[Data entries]
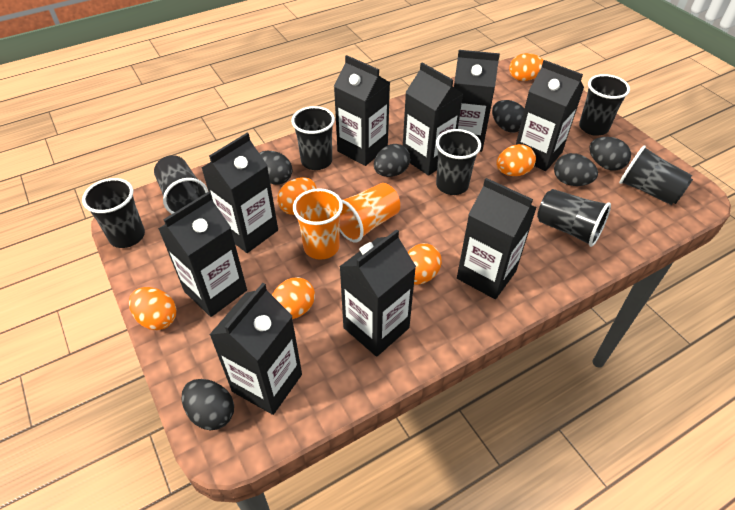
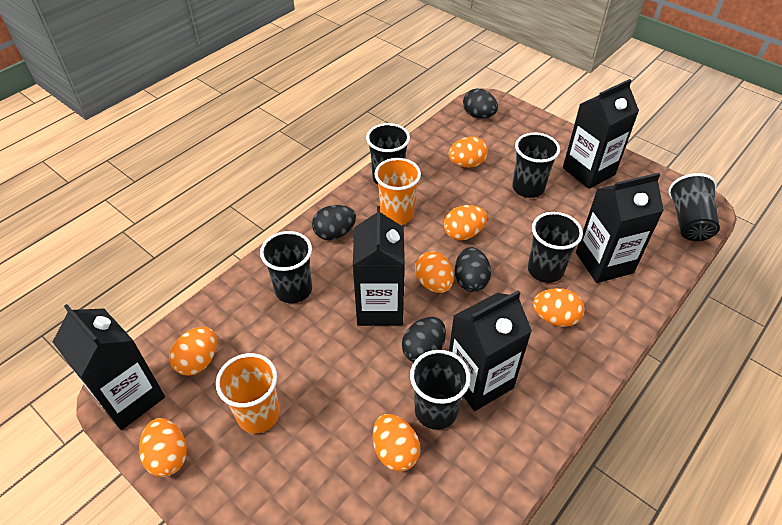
black carton: 9 -> 5
black cup: 7 -> 6
black egg: 6 -> 4
orange egg: 6 -> 7

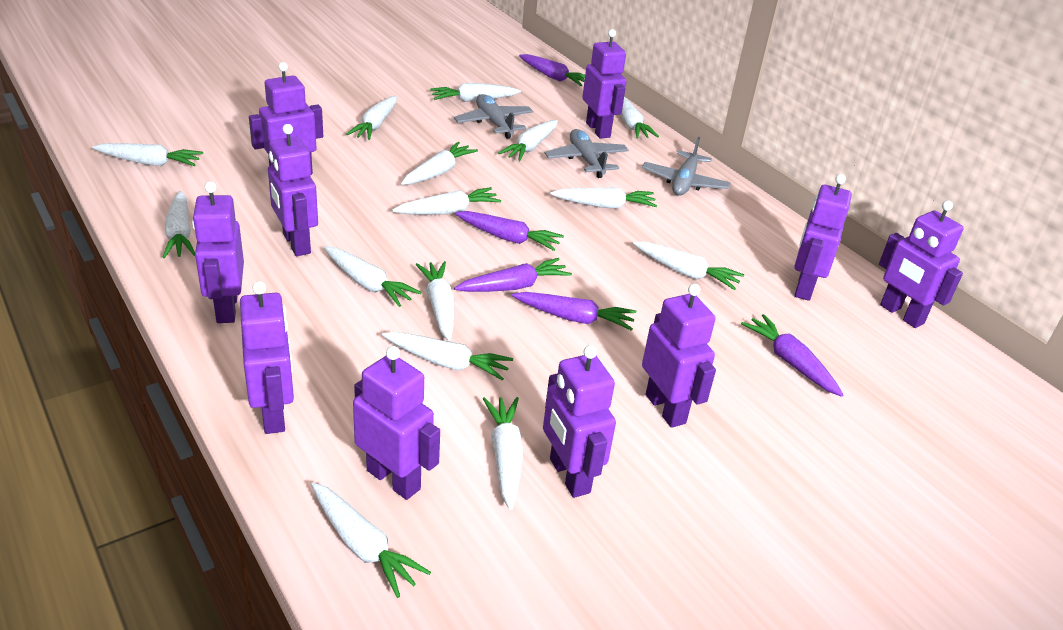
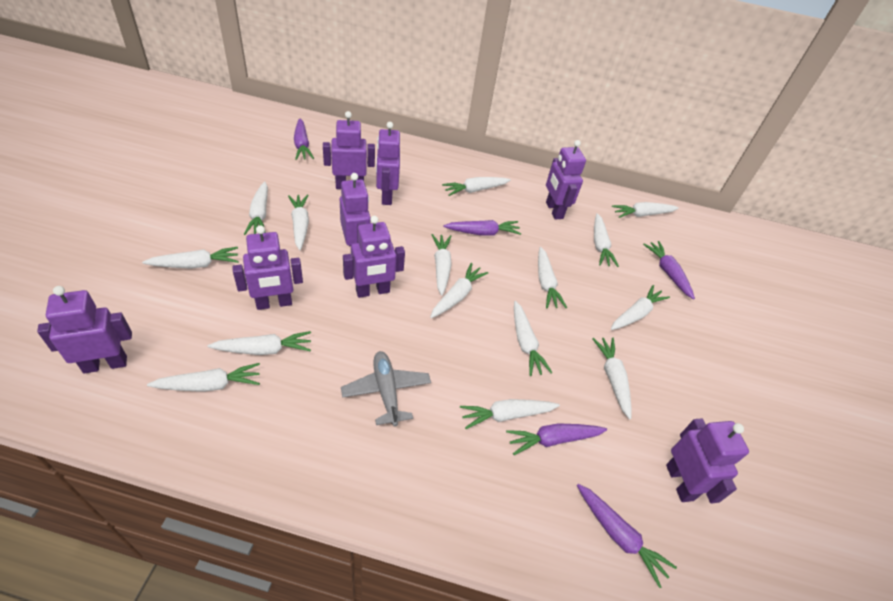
grey plane: 3 -> 1
purple robot: 10 -> 8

◆ **What the task asks**
Write out the entries word for word. Skip the pictures.

◆ **Written response**
black carton: 9 -> 5
black cup: 7 -> 6
black egg: 6 -> 4
orange egg: 6 -> 7

grey plane: 3 -> 1
purple robot: 10 -> 8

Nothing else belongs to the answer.